INFORMATION SHOWN:
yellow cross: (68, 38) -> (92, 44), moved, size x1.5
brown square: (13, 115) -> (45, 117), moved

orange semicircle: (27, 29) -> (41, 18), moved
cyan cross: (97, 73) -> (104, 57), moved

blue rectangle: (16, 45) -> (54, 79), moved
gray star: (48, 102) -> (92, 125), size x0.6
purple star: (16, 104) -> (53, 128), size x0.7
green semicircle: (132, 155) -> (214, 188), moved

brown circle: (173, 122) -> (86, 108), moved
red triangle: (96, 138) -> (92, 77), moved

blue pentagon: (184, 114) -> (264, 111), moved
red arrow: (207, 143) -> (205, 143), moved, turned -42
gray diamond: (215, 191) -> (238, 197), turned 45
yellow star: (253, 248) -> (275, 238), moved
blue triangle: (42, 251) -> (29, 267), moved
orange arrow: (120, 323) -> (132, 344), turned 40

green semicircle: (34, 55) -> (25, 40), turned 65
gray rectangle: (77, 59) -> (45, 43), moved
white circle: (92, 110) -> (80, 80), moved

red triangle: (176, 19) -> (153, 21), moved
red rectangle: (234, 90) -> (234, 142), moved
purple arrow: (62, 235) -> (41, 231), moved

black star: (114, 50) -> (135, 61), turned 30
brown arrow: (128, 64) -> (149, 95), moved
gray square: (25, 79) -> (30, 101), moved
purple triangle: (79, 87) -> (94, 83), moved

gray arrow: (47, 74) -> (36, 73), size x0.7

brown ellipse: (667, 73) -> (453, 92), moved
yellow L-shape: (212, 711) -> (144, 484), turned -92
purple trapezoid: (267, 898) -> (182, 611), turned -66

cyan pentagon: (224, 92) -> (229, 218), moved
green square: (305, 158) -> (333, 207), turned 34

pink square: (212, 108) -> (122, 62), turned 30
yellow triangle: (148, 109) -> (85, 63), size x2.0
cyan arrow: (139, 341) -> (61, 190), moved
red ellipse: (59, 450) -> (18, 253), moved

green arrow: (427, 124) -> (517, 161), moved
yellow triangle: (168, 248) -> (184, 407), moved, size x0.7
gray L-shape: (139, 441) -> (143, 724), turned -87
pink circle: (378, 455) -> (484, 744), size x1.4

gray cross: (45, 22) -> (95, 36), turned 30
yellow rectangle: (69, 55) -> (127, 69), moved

WHAT TO WORK ON: Write out exactly the lines above between the line with "red arrow: (207, 143)" and the line with "brown arrow: (128, 64) -> (149, 95), moved", inclusive, and nothing beyond them.

ANSWER BOX:
red arrow: (207, 143) -> (205, 143), moved, turned -42
gray diamond: (215, 191) -> (238, 197), turned 45
yellow star: (253, 248) -> (275, 238), moved
blue triangle: (42, 251) -> (29, 267), moved
orange arrow: (120, 323) -> (132, 344), turned 40

green semicircle: (34, 55) -> (25, 40), turned 65
gray rectangle: (77, 59) -> (45, 43), moved
white circle: (92, 110) -> (80, 80), moved

red triangle: (176, 19) -> (153, 21), moved
red rectangle: (234, 90) -> (234, 142), moved
purple arrow: (62, 235) -> (41, 231), moved

black star: (114, 50) -> (135, 61), turned 30
brown arrow: (128, 64) -> (149, 95), moved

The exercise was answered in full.